What is required:
Would you please copy all of the data exactly, skipping the images?

"""

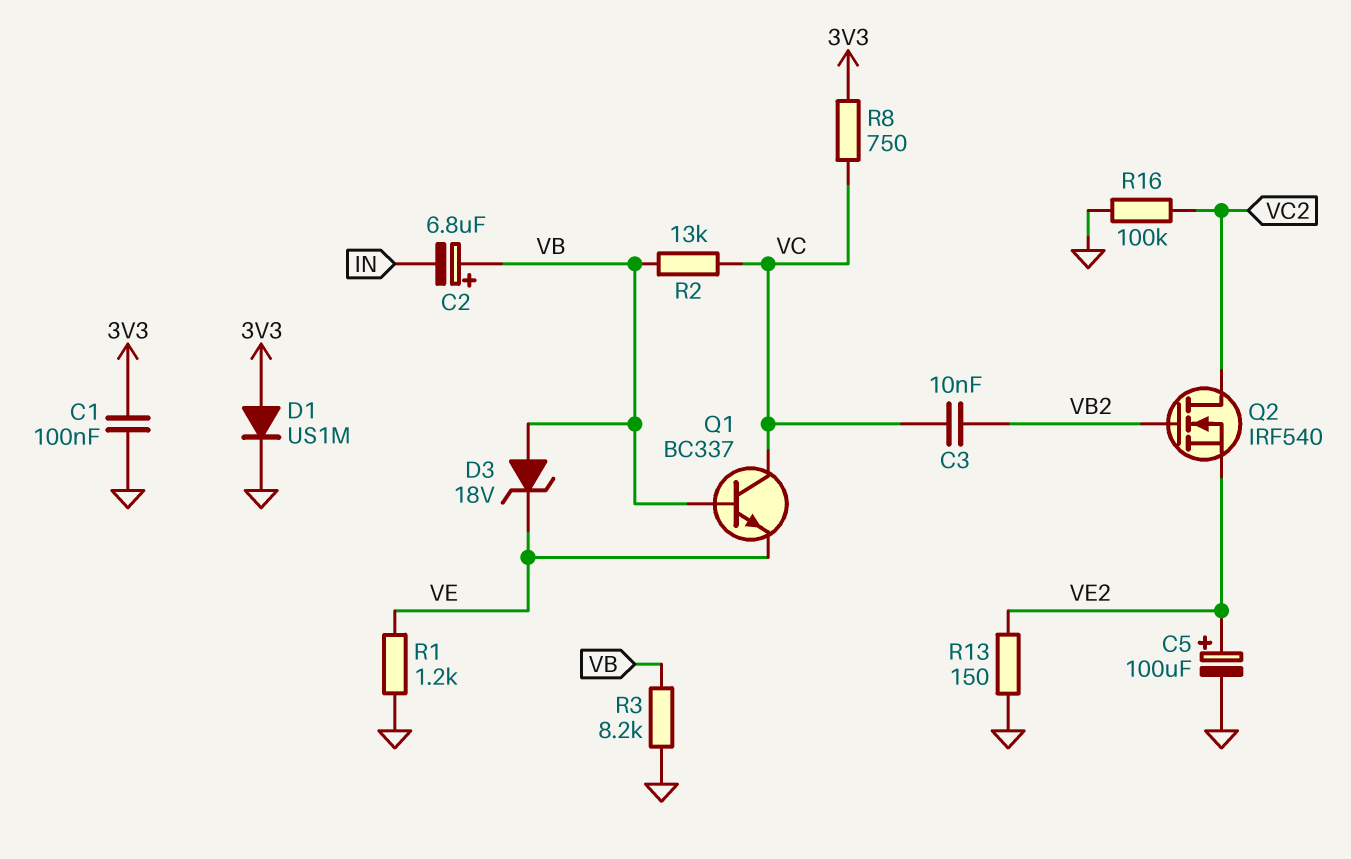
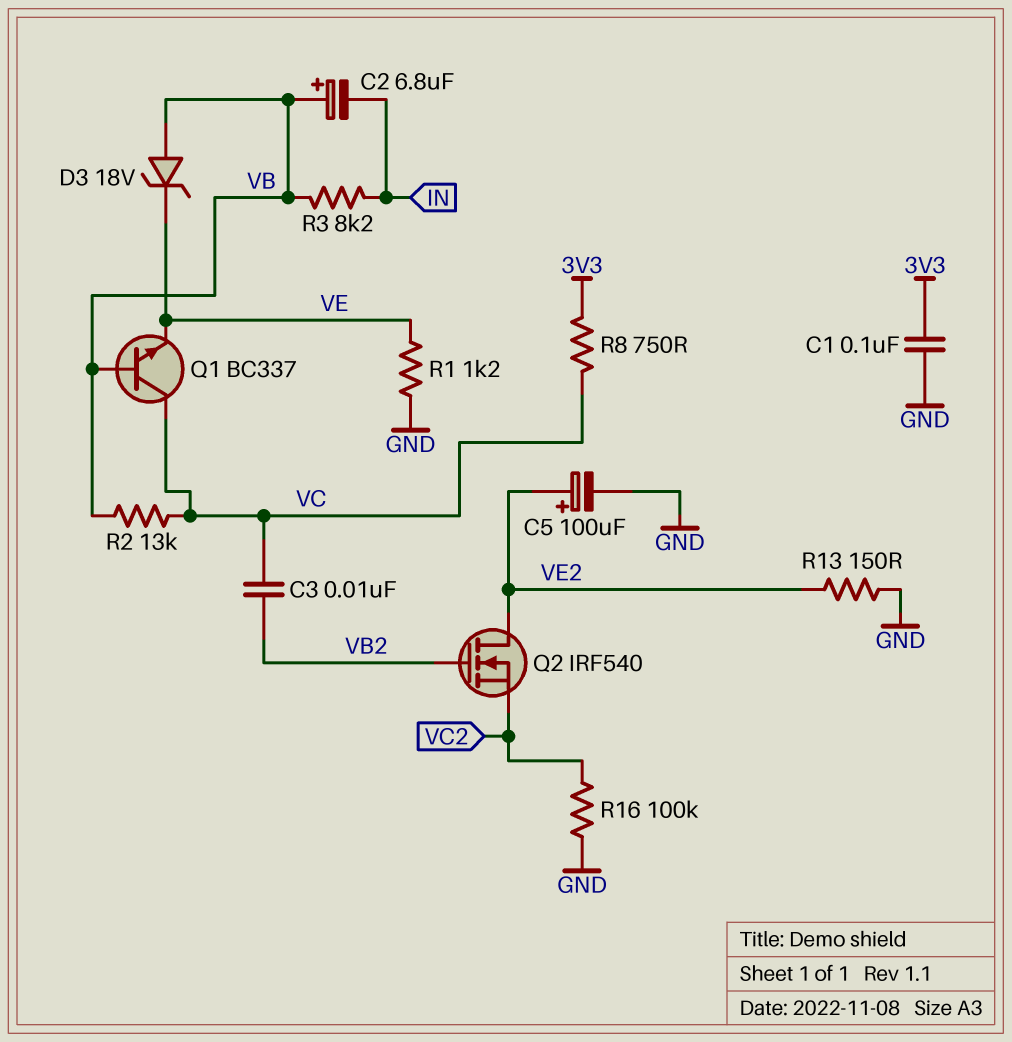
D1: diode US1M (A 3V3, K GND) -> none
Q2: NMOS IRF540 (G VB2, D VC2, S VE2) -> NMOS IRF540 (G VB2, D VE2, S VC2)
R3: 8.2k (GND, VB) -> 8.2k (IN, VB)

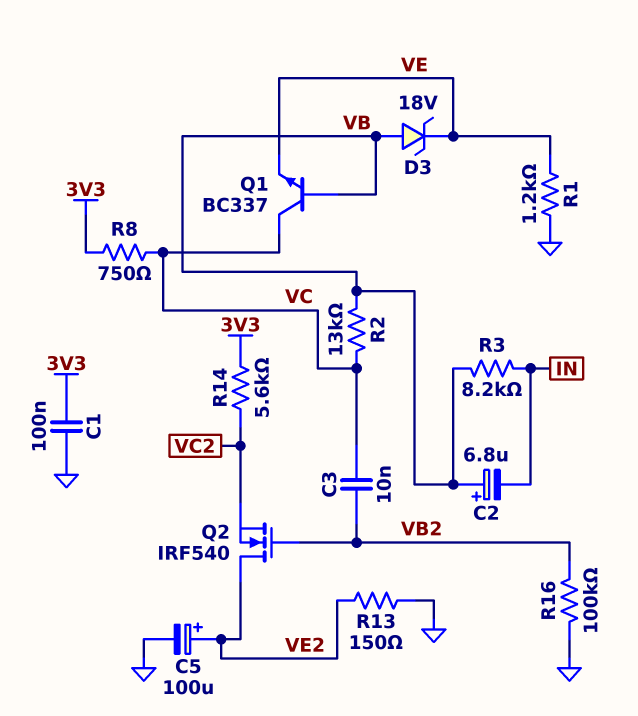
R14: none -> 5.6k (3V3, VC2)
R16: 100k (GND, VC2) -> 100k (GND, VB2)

"""

Expected answer:
D1: diode US1M (A 3V3, K GND) -> none
Q2: NMOS IRF540 (G VB2, D VC2, S VE2) -> NMOS IRF540 (G VB2, D VE2, S VC2)
R3: 8.2k (GND, VB) -> 8.2k (IN, VB)

R14: none -> 5.6k (3V3, VC2)
R16: 100k (GND, VC2) -> 100k (GND, VB2)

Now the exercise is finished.